**Material to process:**
********
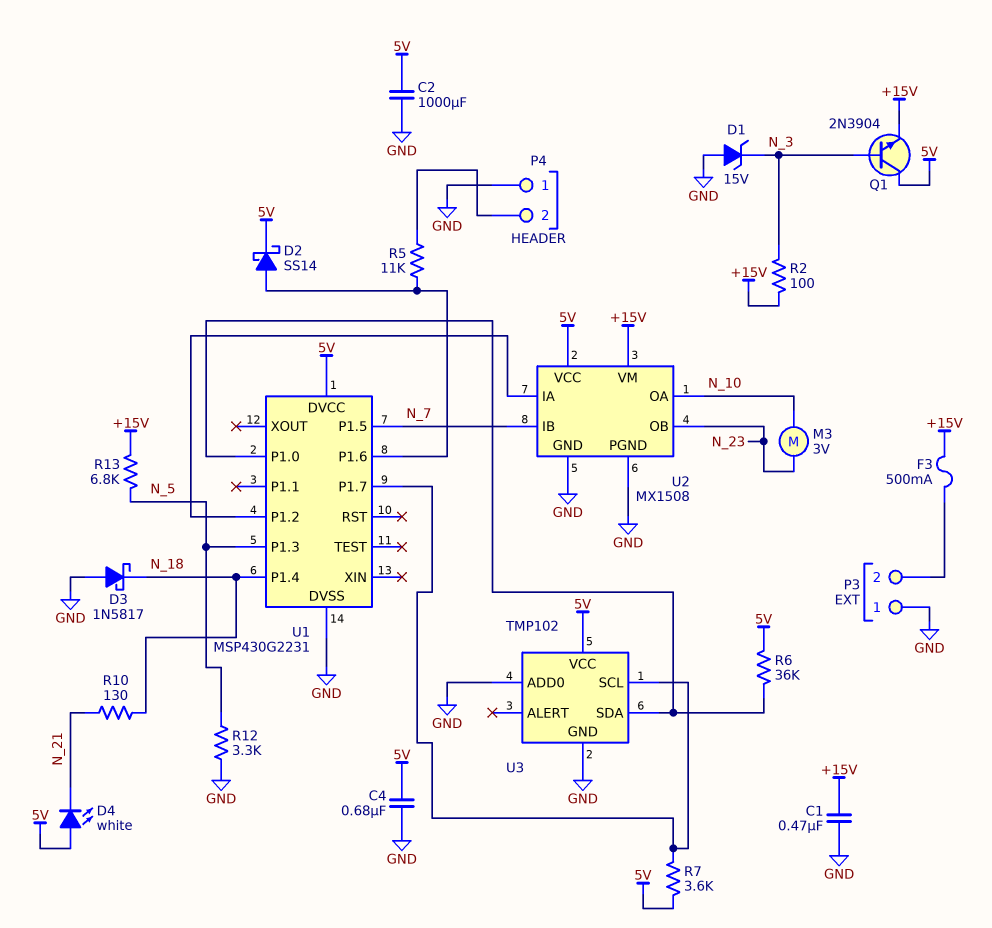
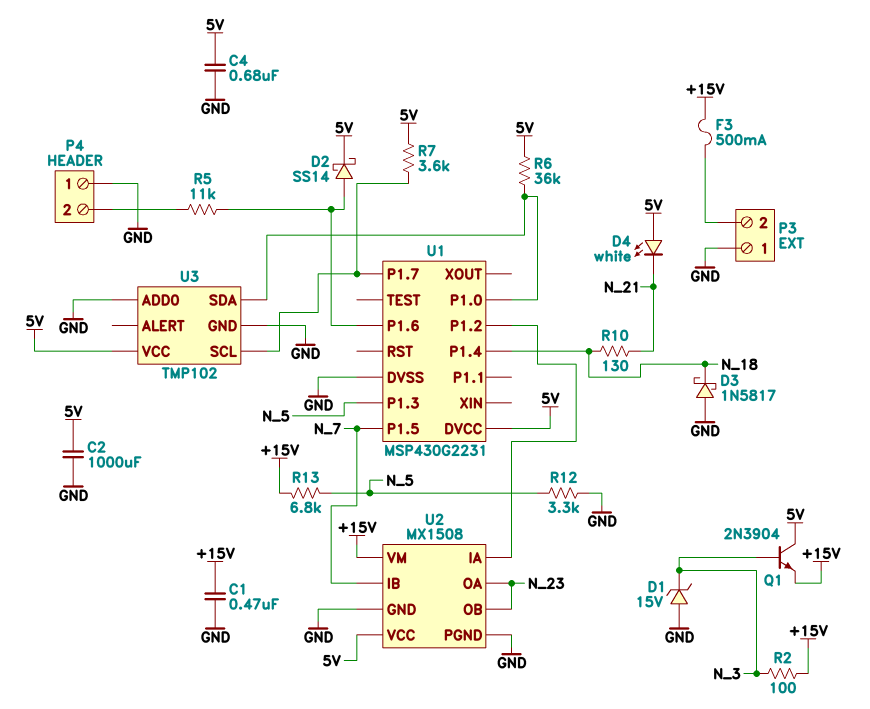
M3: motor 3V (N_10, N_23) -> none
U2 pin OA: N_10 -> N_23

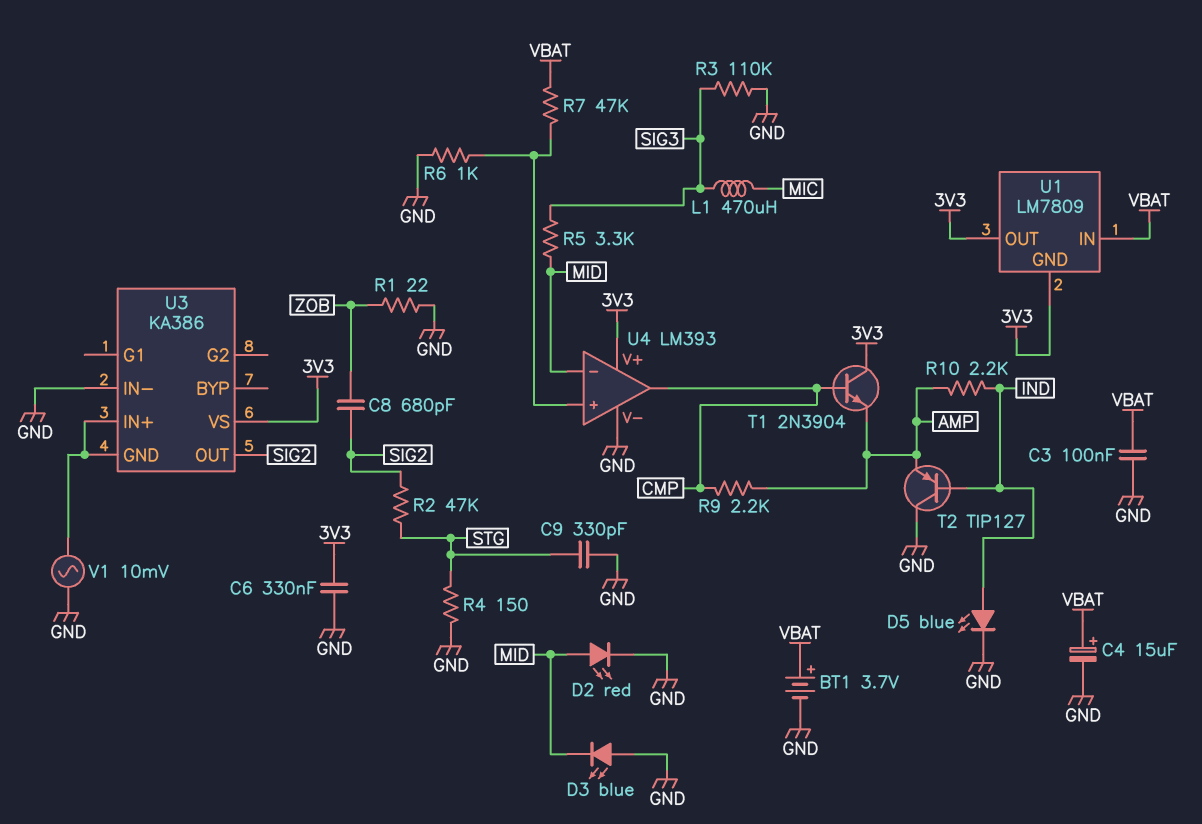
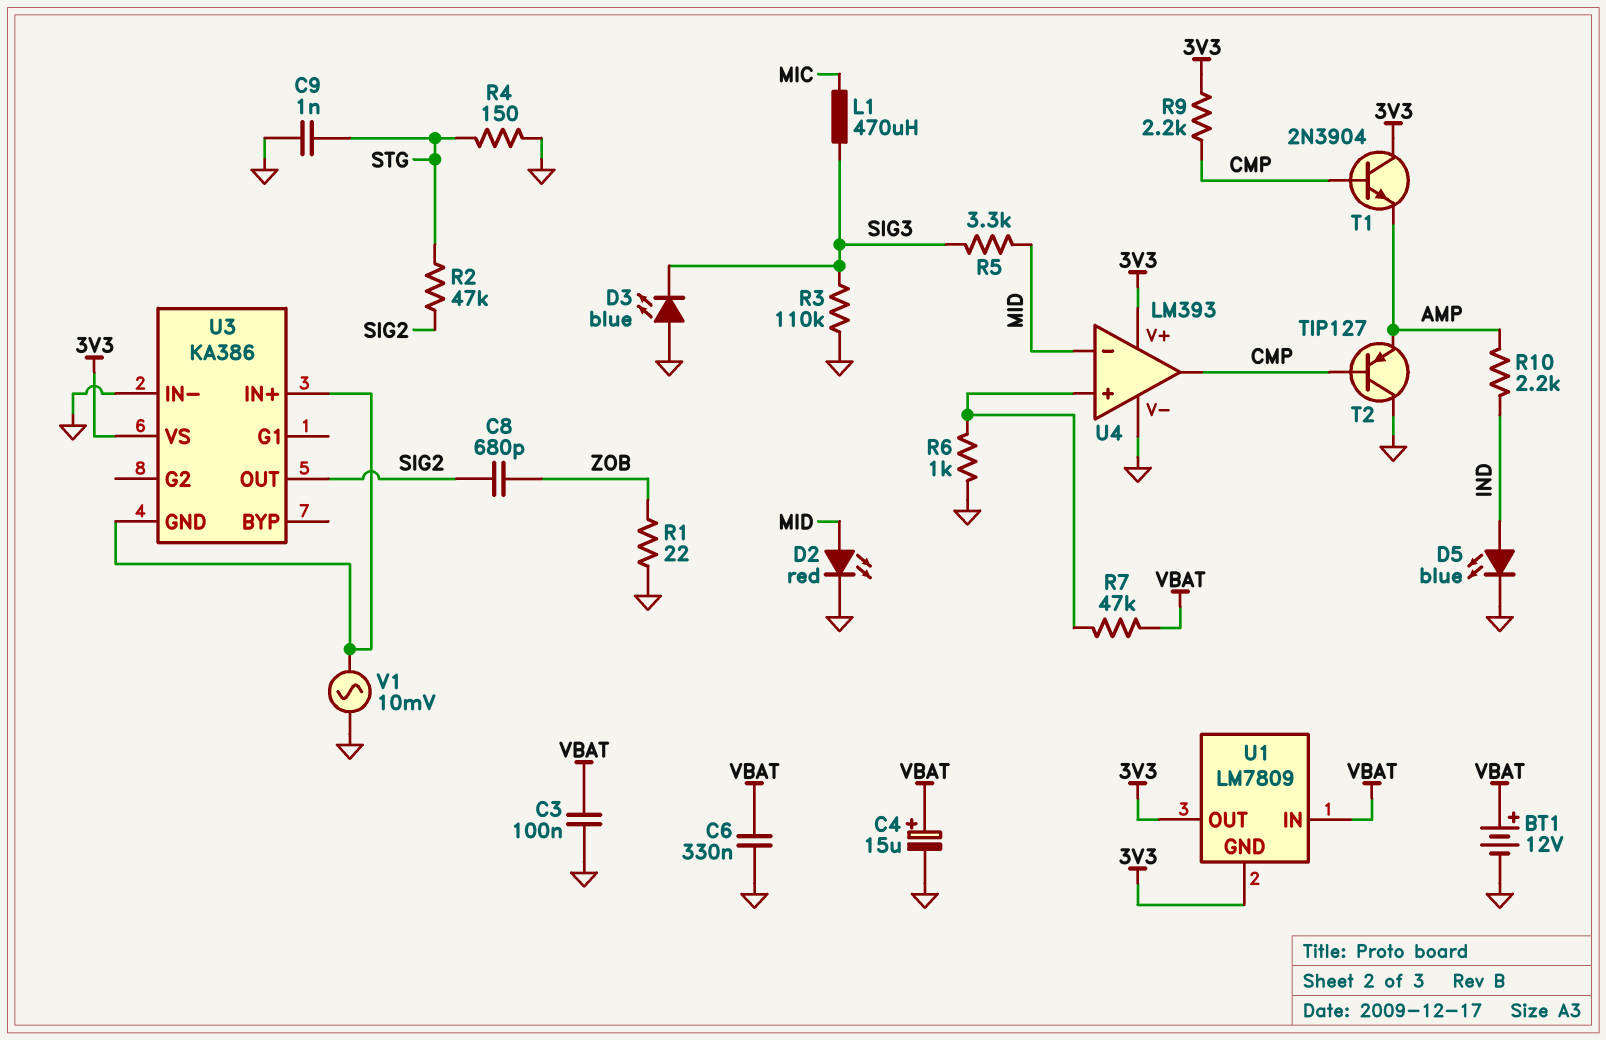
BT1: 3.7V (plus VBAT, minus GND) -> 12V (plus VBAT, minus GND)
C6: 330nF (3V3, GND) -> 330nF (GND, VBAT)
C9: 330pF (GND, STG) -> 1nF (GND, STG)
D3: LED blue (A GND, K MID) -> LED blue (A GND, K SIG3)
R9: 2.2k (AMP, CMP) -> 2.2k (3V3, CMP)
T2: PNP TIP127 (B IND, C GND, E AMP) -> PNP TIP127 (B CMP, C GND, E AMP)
********
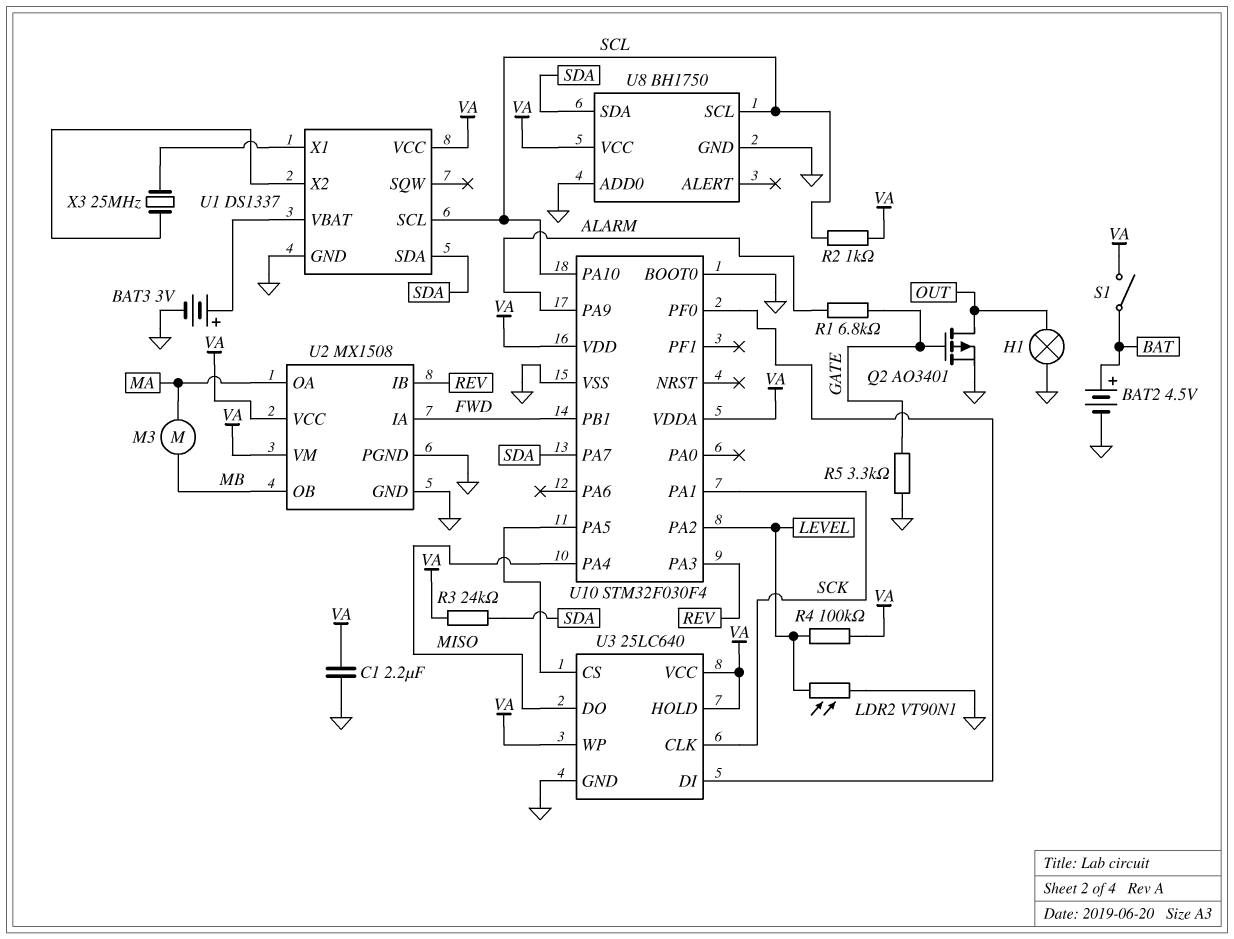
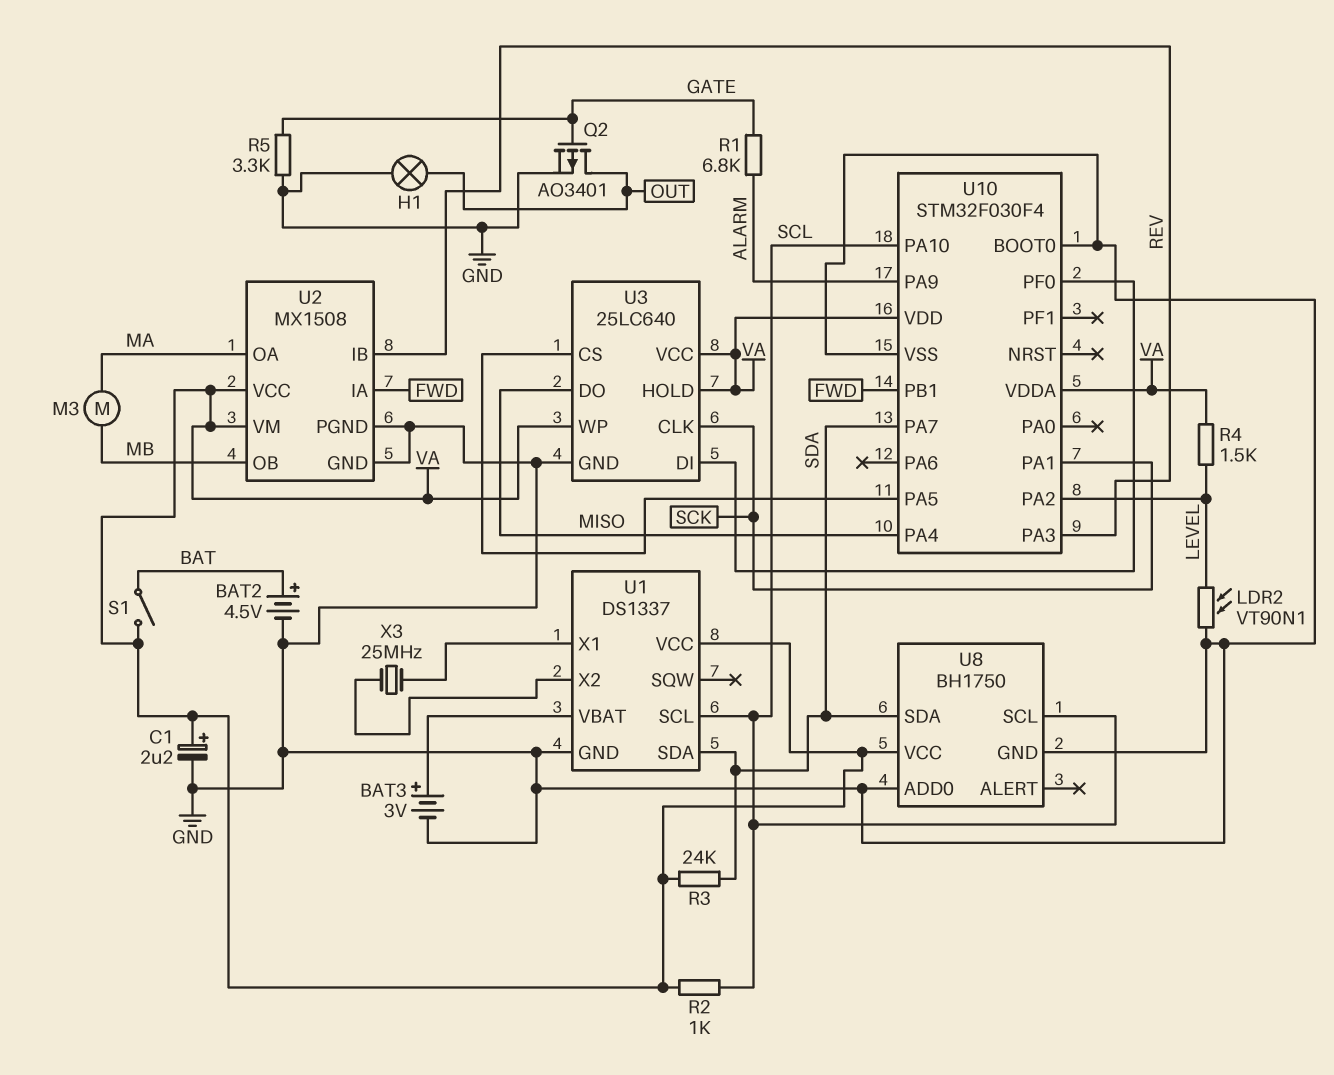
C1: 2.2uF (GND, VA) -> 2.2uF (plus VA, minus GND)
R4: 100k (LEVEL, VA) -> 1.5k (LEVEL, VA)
********
**Required work:** Although the records above contain pictures, the copy must not; set down exactly the lines from the one with "M3: motor 3V (N_10, N_23) -> none" up to and including the one with "T2: PNP TIP127".

**Answer:**
M3: motor 3V (N_10, N_23) -> none
U2 pin OA: N_10 -> N_23

BT1: 3.7V (plus VBAT, minus GND) -> 12V (plus VBAT, minus GND)
C6: 330nF (3V3, GND) -> 330nF (GND, VBAT)
C9: 330pF (GND, STG) -> 1nF (GND, STG)
D3: LED blue (A GND, K MID) -> LED blue (A GND, K SIG3)
R9: 2.2k (AMP, CMP) -> 2.2k (3V3, CMP)
T2: PNP TIP127 (B IND, C GND, E AMP) -> PNP TIP127 (B CMP, C GND, E AMP)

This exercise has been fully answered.